Each of the following records is to be printed verbatim.

(RECORDS SHOWN)

■ ■ ■ ■ ■ ■ ■

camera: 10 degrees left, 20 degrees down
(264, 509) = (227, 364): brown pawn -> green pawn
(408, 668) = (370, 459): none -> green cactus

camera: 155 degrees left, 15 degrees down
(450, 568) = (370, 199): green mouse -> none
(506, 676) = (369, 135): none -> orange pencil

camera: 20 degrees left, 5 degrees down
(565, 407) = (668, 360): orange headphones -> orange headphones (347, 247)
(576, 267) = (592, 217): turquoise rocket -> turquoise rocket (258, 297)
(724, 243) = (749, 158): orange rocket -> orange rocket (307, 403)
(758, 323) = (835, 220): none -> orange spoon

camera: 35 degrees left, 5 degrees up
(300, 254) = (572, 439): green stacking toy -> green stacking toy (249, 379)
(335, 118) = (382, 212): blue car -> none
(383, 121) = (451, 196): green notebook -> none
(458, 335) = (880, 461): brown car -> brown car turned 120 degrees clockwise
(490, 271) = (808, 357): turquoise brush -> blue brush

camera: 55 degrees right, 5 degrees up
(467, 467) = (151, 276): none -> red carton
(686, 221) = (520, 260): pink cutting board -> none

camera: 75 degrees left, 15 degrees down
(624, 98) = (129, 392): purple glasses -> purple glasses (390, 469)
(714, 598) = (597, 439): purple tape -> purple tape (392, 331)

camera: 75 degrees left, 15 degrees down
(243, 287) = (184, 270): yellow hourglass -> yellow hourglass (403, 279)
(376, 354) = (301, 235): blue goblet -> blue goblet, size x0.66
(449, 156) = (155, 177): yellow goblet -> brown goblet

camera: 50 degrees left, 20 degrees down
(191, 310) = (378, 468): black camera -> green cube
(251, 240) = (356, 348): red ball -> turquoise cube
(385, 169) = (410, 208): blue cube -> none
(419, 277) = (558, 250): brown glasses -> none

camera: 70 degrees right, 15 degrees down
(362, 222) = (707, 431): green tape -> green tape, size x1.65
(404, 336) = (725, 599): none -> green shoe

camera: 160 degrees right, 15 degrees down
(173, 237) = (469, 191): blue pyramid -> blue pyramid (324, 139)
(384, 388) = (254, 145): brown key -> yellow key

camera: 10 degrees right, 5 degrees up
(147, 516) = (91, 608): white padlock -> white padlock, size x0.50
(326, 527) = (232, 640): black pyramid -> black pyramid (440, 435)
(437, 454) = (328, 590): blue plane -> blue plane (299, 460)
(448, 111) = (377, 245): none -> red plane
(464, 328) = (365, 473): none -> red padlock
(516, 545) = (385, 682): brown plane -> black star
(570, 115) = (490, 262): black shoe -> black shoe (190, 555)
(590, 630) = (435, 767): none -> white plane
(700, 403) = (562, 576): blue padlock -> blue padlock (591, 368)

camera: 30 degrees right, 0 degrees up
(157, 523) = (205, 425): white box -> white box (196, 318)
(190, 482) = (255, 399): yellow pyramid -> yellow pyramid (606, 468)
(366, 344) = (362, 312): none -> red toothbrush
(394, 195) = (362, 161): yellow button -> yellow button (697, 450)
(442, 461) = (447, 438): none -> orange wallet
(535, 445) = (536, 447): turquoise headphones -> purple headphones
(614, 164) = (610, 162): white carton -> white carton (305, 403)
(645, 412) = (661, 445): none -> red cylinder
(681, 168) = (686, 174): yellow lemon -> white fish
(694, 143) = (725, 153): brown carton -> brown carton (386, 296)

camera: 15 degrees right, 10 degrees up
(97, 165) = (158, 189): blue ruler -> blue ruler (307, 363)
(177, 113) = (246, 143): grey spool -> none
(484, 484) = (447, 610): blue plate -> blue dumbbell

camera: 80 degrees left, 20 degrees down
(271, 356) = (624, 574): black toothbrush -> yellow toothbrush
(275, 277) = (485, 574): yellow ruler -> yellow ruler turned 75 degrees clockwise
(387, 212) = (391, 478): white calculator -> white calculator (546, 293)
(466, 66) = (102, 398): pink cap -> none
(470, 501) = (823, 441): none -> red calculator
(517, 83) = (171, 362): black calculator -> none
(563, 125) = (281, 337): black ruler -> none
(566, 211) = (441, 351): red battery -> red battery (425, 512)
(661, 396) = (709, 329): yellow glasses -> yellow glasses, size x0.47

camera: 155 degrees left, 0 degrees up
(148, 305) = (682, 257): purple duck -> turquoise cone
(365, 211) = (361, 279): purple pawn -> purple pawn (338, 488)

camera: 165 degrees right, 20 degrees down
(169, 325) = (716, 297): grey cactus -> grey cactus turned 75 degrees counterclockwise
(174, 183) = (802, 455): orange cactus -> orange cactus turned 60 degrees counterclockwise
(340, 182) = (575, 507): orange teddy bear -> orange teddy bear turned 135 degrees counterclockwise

■ ■ ■ ■ ■ ■ ■

(ANSWER TO THE PROBLEM)
camera: 10 degrees left, 20 degrees down
(264, 509) = (227, 364): brown pawn -> green pawn
(408, 668) = (370, 459): none -> green cactus

camera: 155 degrees left, 15 degrees down
(450, 568) = (370, 199): green mouse -> none
(506, 676) = (369, 135): none -> orange pencil

camera: 20 degrees left, 5 degrees down
(565, 407) = (668, 360): orange headphones -> orange headphones (347, 247)
(576, 267) = (592, 217): turquoise rocket -> turquoise rocket (258, 297)
(724, 243) = (749, 158): orange rocket -> orange rocket (307, 403)
(758, 323) = (835, 220): none -> orange spoon

camera: 35 degrees left, 5 degrees up
(300, 254) = (572, 439): green stacking toy -> green stacking toy (249, 379)
(335, 118) = (382, 212): blue car -> none
(383, 121) = (451, 196): green notebook -> none
(458, 335) = (880, 461): brown car -> brown car turned 120 degrees clockwise
(490, 271) = (808, 357): turquoise brush -> blue brush

camera: 55 degrees right, 5 degrees up
(467, 467) = (151, 276): none -> red carton
(686, 221) = (520, 260): pink cutting board -> none

camera: 75 degrees left, 15 degrees down
(624, 98) = (129, 392): purple glasses -> purple glasses (390, 469)
(714, 598) = (597, 439): purple tape -> purple tape (392, 331)

camera: 75 degrees left, 15 degrees down
(243, 287) = (184, 270): yellow hourglass -> yellow hourglass (403, 279)
(376, 354) = (301, 235): blue goblet -> blue goblet, size x0.66
(449, 156) = (155, 177): yellow goblet -> brown goblet

camera: 50 degrees left, 20 degrees down
(191, 310) = (378, 468): black camera -> green cube
(251, 240) = (356, 348): red ball -> turquoise cube
(385, 169) = (410, 208): blue cube -> none
(419, 277) = (558, 250): brown glasses -> none

camera: 70 degrees right, 15 degrees down
(362, 222) = (707, 431): green tape -> green tape, size x1.65
(404, 336) = (725, 599): none -> green shoe

camera: 160 degrees right, 15 degrees down
(173, 237) = (469, 191): blue pyramid -> blue pyramid (324, 139)
(384, 388) = (254, 145): brown key -> yellow key

camera: 10 degrees right, 5 degrees up
(147, 516) = (91, 608): white padlock -> white padlock, size x0.50
(326, 527) = (232, 640): black pyramid -> black pyramid (440, 435)
(437, 454) = (328, 590): blue plane -> blue plane (299, 460)
(448, 111) = (377, 245): none -> red plane
(464, 328) = (365, 473): none -> red padlock
(516, 545) = (385, 682): brown plane -> black star
(570, 115) = (490, 262): black shoe -> black shoe (190, 555)
(590, 630) = (435, 767): none -> white plane
(700, 403) = (562, 576): blue padlock -> blue padlock (591, 368)

camera: 30 degrees right, 0 degrees up
(157, 523) = (205, 425): white box -> white box (196, 318)
(190, 482) = (255, 399): yellow pyramid -> yellow pyramid (606, 468)
(366, 344) = (362, 312): none -> red toothbrush
(394, 195) = (362, 161): yellow button -> yellow button (697, 450)
(442, 461) = (447, 438): none -> orange wallet
(535, 445) = (536, 447): turquoise headphones -> purple headphones
(614, 164) = (610, 162): white carton -> white carton (305, 403)
(645, 412) = (661, 445): none -> red cylinder
(681, 168) = (686, 174): yellow lemon -> white fish
(694, 143) = (725, 153): brown carton -> brown carton (386, 296)

camera: 15 degrees right, 10 degrees up
(97, 165) = (158, 189): blue ruler -> blue ruler (307, 363)
(177, 113) = (246, 143): grey spool -> none
(484, 484) = (447, 610): blue plate -> blue dumbbell

camera: 80 degrees left, 20 degrees down
(271, 356) = (624, 574): black toothbrush -> yellow toothbrush
(275, 277) = (485, 574): yellow ruler -> yellow ruler turned 75 degrees clockwise
(387, 212) = (391, 478): white calculator -> white calculator (546, 293)
(466, 66) = (102, 398): pink cap -> none
(470, 501) = (823, 441): none -> red calculator
(517, 83) = (171, 362): black calculator -> none
(563, 125) = (281, 337): black ruler -> none
(566, 211) = (441, 351): red battery -> red battery (425, 512)
(661, 396) = (709, 329): yellow glasses -> yellow glasses, size x0.47

camera: 155 degrees left, 0 degrees up
(148, 305) = (682, 257): purple duck -> turquoise cone
(365, 211) = (361, 279): purple pawn -> purple pawn (338, 488)

camera: 165 degrees right, 20 degrees down
(169, 325) = (716, 297): grey cactus -> grey cactus turned 75 degrees counterclockwise
(174, 183) = (802, 455): orange cactus -> orange cactus turned 60 degrees counterclockwise
(340, 182) = (575, 507): orange teddy bear -> orange teddy bear turned 135 degrees counterclockwise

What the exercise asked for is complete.